TASK STATEMENT:
Return the lines below that contain the word "DIGITS".

-------- DATA LISTING

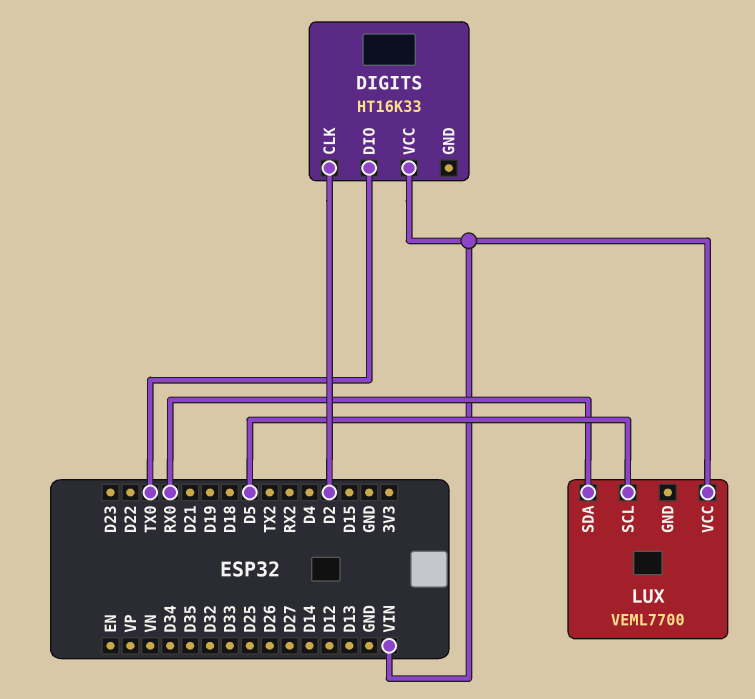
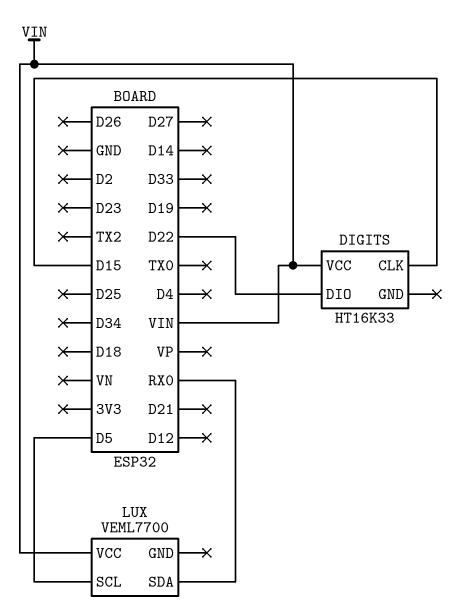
DIGITS pin CLK: D2 -> D15
DIGITS pin DIO: TX0 -> D22

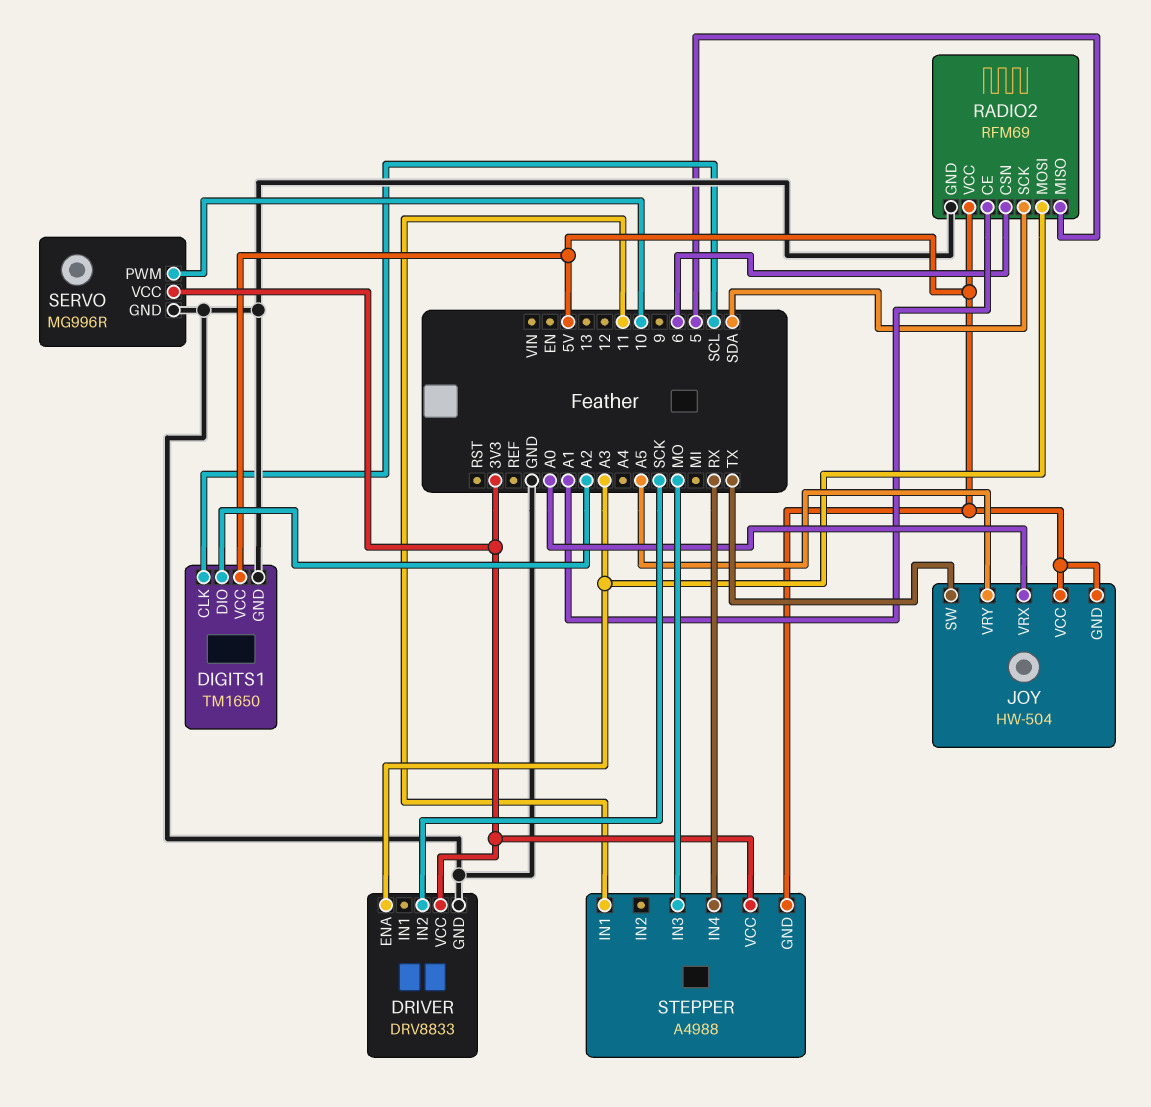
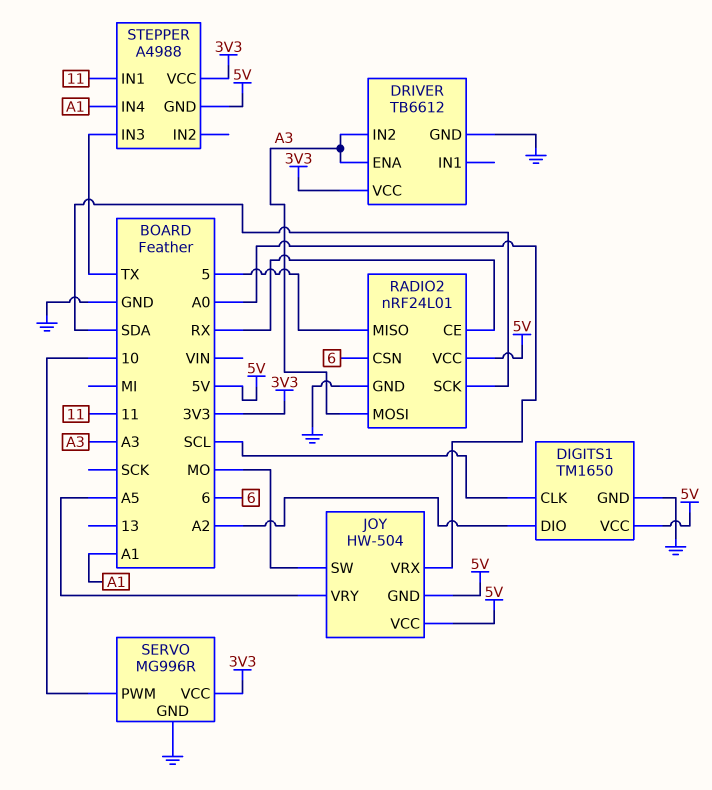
DRIVER: DRV8833 -> TB6612
DRIVER pin IN2: SCK -> A3
JOY pin SW: TX -> MO
RADIO2: RFM69 -> nRF24L01
RADIO2 pin CE: A1 -> RX
STEPPER pin IN3: MO -> TX
STEPPER pin IN4: RX -> A1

----------------

SOLUTION TO THIS TASK:
DIGITS pin CLK: D2 -> D15
DIGITS pin DIO: TX0 -> D22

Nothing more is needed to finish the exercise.